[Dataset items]

.....

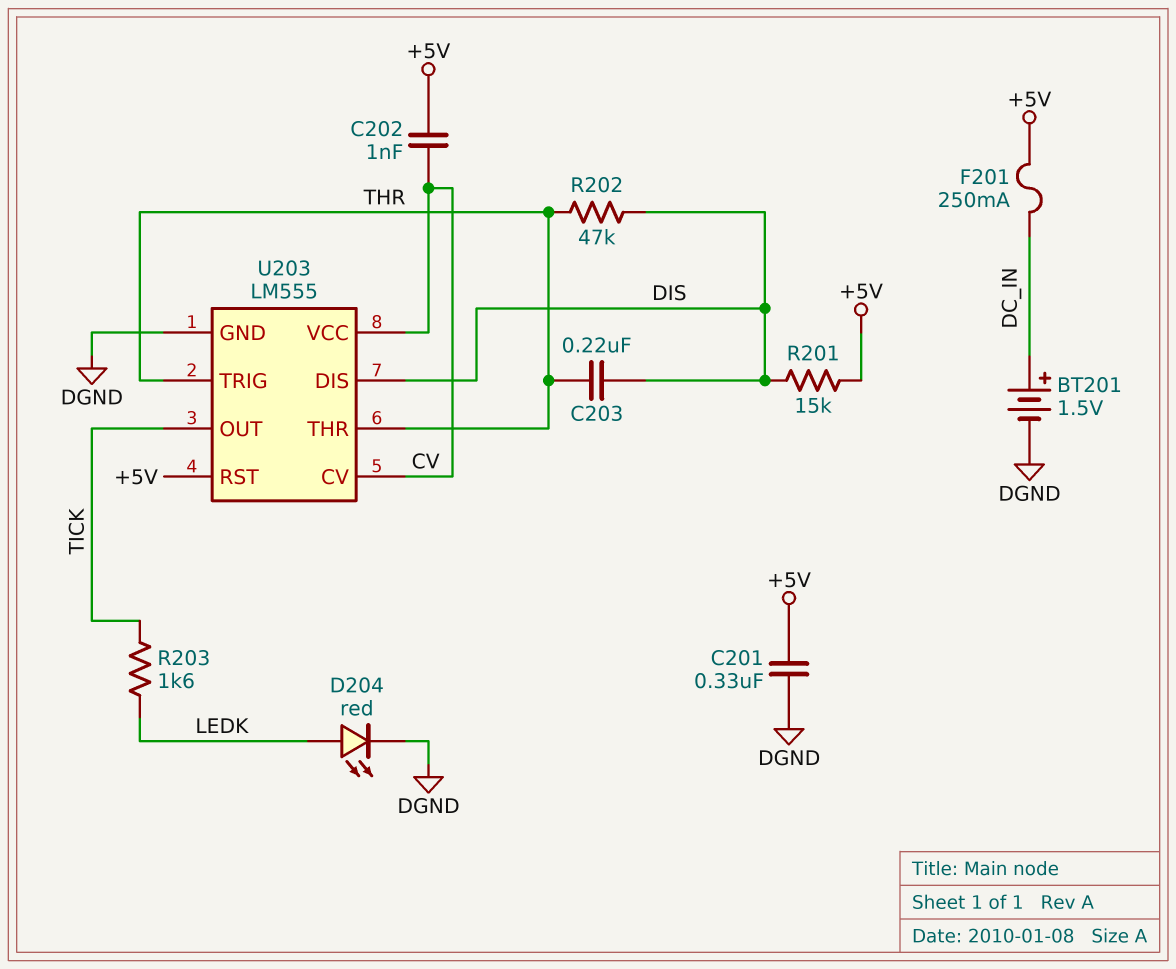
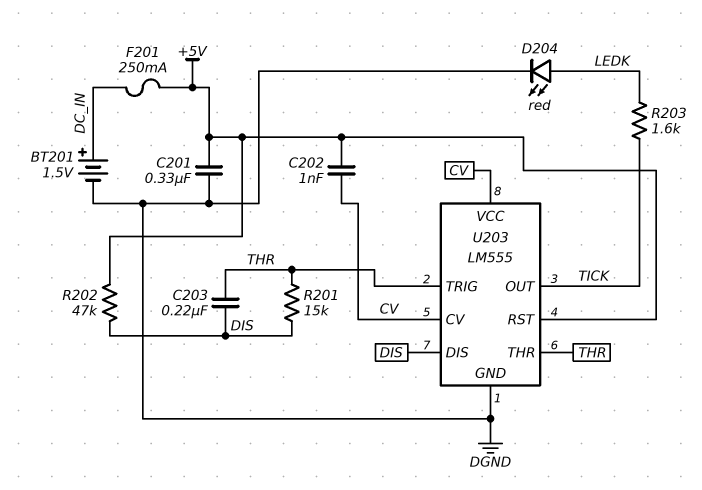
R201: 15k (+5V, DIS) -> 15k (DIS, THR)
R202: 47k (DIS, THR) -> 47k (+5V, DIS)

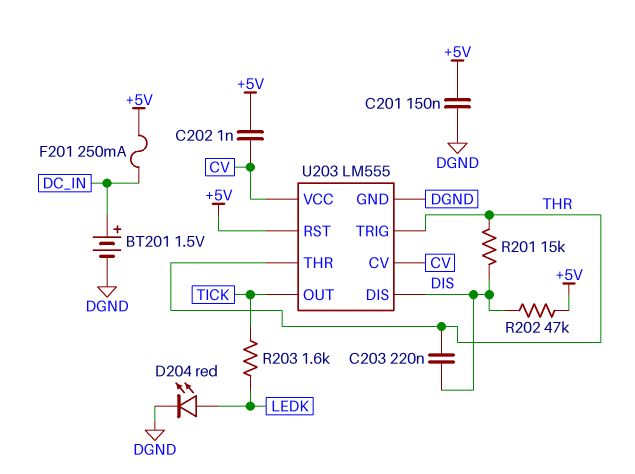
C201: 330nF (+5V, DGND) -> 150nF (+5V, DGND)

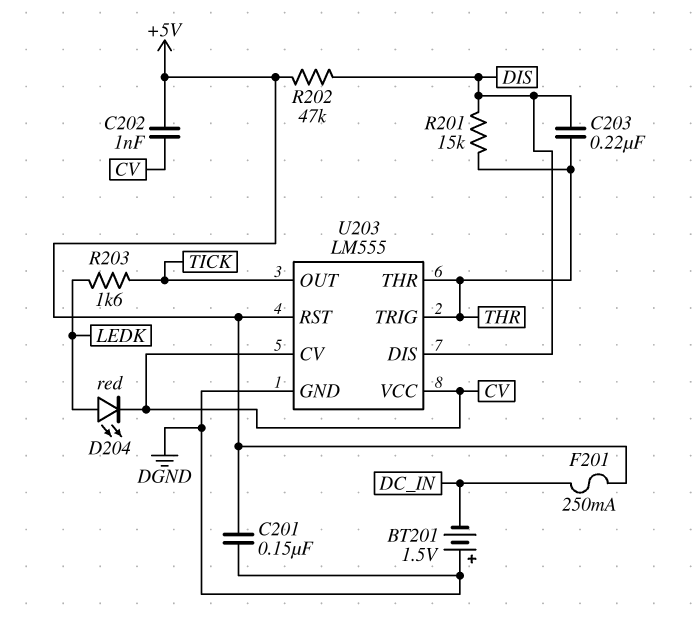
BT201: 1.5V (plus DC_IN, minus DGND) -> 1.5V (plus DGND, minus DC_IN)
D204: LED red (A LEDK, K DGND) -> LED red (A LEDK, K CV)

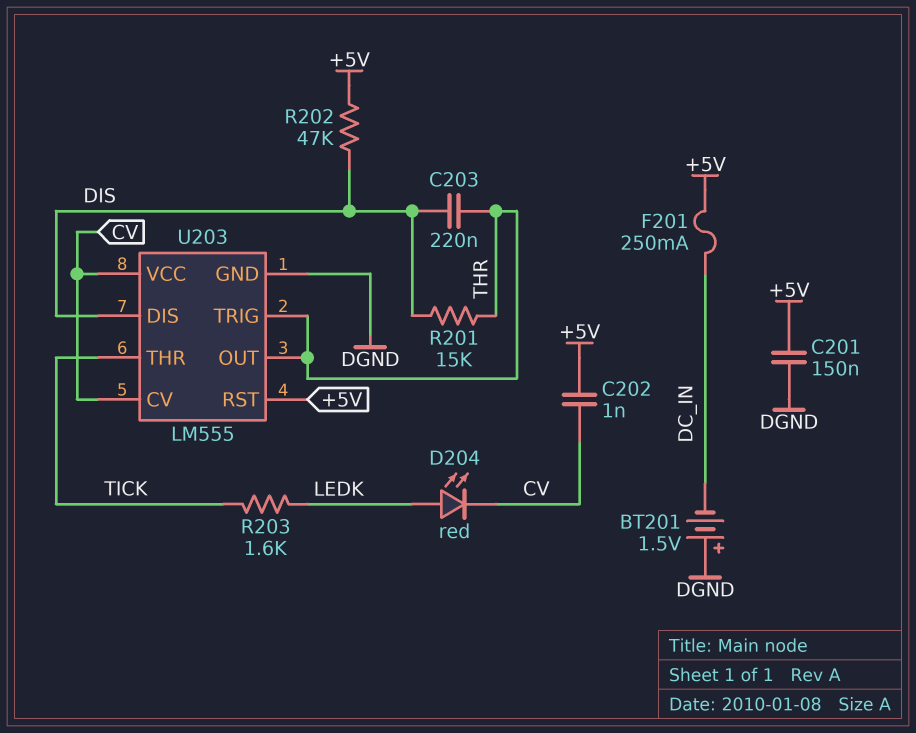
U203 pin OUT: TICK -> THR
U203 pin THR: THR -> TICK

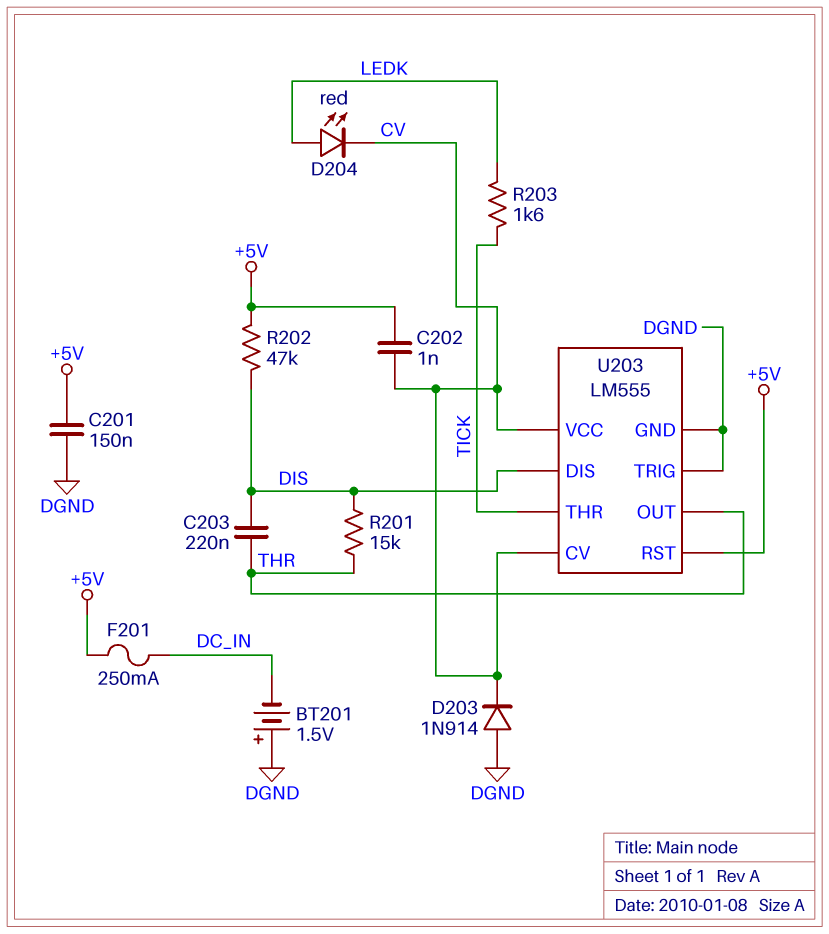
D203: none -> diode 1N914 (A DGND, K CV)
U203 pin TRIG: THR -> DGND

.....

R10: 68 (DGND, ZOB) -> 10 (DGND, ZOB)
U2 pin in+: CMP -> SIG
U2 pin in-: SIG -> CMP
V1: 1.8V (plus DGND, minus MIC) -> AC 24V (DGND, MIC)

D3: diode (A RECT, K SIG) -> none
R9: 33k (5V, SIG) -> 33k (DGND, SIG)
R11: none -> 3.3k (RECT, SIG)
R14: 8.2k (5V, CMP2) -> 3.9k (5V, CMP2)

.....

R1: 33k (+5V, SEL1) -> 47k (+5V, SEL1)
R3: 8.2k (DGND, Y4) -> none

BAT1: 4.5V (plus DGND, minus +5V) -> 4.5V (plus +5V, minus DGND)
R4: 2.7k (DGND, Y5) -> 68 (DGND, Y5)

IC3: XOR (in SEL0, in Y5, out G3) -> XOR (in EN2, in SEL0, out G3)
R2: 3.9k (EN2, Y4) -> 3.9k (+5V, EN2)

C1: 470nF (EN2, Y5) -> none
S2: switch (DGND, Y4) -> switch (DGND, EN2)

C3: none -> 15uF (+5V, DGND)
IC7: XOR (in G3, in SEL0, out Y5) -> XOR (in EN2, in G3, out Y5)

.....

§ **Work required**: Copy out the lines above exactly, beginning at the one that contains "C1: 470nF (EN2, Y5) -> none" and ending at the one that contains "IC7: XOR (in".

§ **Output for this task**:
C1: 470nF (EN2, Y5) -> none
S2: switch (DGND, Y4) -> switch (DGND, EN2)

C3: none -> 15uF (+5V, DGND)
IC7: XOR (in G3, in SEL0, out Y5) -> XOR (in EN2, in G3, out Y5)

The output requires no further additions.